# RECORDS FOR THE TASK
────────────────

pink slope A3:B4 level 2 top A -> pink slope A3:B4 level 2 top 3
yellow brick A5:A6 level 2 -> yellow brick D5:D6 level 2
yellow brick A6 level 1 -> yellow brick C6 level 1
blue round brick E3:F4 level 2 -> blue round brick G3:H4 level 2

────────────────

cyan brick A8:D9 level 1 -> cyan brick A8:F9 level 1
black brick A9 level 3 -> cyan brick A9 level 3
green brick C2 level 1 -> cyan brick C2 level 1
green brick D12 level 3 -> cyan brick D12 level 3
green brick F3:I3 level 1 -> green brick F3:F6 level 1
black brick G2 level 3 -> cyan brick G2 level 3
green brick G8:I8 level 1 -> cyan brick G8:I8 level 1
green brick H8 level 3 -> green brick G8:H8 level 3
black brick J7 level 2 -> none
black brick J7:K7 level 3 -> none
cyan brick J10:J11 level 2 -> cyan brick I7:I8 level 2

────────────────

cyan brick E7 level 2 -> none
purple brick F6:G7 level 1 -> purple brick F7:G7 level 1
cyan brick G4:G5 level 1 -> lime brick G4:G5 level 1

────────────────

# WORK TASK
Every line above in which the word "yellow" is present must be copied into the answer.

# REPLY TO THE TASK
yellow brick A5:A6 level 2 -> yellow brick D5:D6 level 2
yellow brick A6 level 1 -> yellow brick C6 level 1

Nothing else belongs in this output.